In the material below, give again the lines from the line with "Question: Is point" up to and including the line with "Question: Based on", replacing "christmas tree" with "pine tree" and leaving everything else unchanged.

..............................

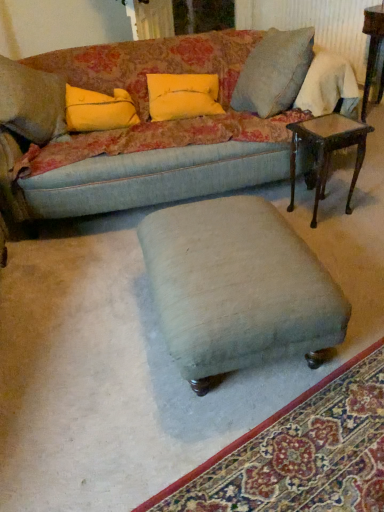
Question: From a real-world perspective, is yellow fabric pillow at upper left, which ranks as the first pillow in left-to-right order, positioned above or below mahogany wood side table at right, the 1th table in the bottom-to-top sequence?

Choices:
 (A) below
 (B) above

Answer: (B)

Question: From the image's perspective, is yellow fabric pillow at upper left, the 2th pillow from the right, above or below mahogany wood side table at right, placed as the first table when sorted from left to right?

Choices:
 (A) below
 (B) above

Answer: (B)

Question: Which object is the farthest from the yellow fabric pillow at upper center, the first pillow when ordered from right to left?

Choices:
 (A) yellow fabric pillow at upper left, the 2th pillow from the right
 (B) velvet fabric couch at upper center
 (C) velvet green ottoman at center
 (D) velvet green ottoman at center
 (E) wooden side table at upper right, which is the second table in left-to-right order

Answer: (D)

Question: Estimate the real-world distances between objects in this image. Which object is farther from the wooden side table at upper right, the 2th table ordered from the bottom?

Choices:
 (A) yellow fabric pillow at upper left, the 2th pillow from the right
 (B) yellow fabric pillow at upper center, the first pillow when ordered from right to left
 (C) velvet green ottoman at center
 (D) mahogany wood side table at right, the 1th table in the bottom-to-top sequence
 (E) velvet green ottoman at center

Answer: (E)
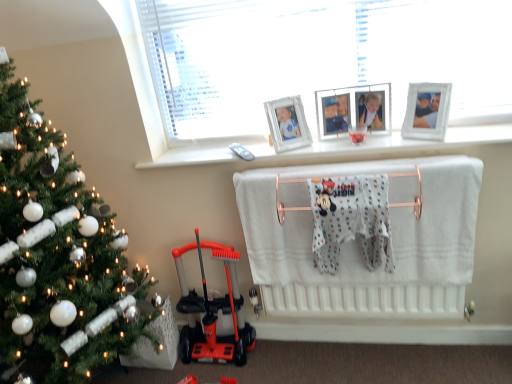
Question: Is point (70, 188) positioned closer to the camera than point (329, 127)?

Choices:
 (A) closer
 (B) farther

Answer: (A)

Question: Which is correct: green matte christmas tree at left is inside white wooden picture frame at upper center, which is counted as the 2th picture frame, starting from the right, or outside of it?

Choices:
 (A) inside
 (B) outside

Answer: (B)

Question: Based on their relative distances, which object is nearer to the white glass window at upper center?

Choices:
 (A) white fabric infant bed at center
 (B) orange plastic scooter at lower left
 (C) white glossy picture frame at upper right, which appears as the first picture frame when viewed from the right
 (D) white wooden picture frame at upper center, the first picture frame from the left
 (E) white cotton bath towel at center

Answer: (D)

Question: Which of these objects is positioned farthest from the white glossy picture frame at upper right, which ranks as the 2th picture frame in left-to-right order?

Choices:
 (A) white wooden picture frame at upper center, the first picture frame from the left
 (B) green matte christmas tree at left
 (C) white fabric infant bed at center
 (D) white glass window at upper center
 (E) white cotton bath towel at center

Answer: (B)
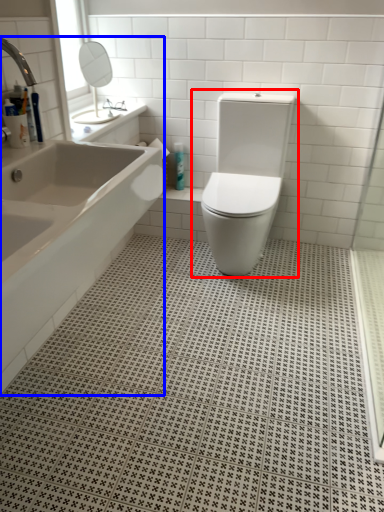
Question: Which object appears closest to the camera in this image, toilet (highlighted by a red box) or bathtub (highlighted by a blue box)?

Choices:
 (A) toilet
 (B) bathtub

Answer: (B)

..............................

> Answer to the task:
Question: Is point (70, 188) positioned closer to the camera than point (329, 127)?

Choices:
 (A) closer
 (B) farther

Answer: (A)

Question: Which is correct: green matte pine tree at left is inside white wooden picture frame at upper center, which is counted as the 2th picture frame, starting from the right, or outside of it?

Choices:
 (A) inside
 (B) outside

Answer: (B)

Question: Based on their relative distances, which object is nearer to the white glass window at upper center?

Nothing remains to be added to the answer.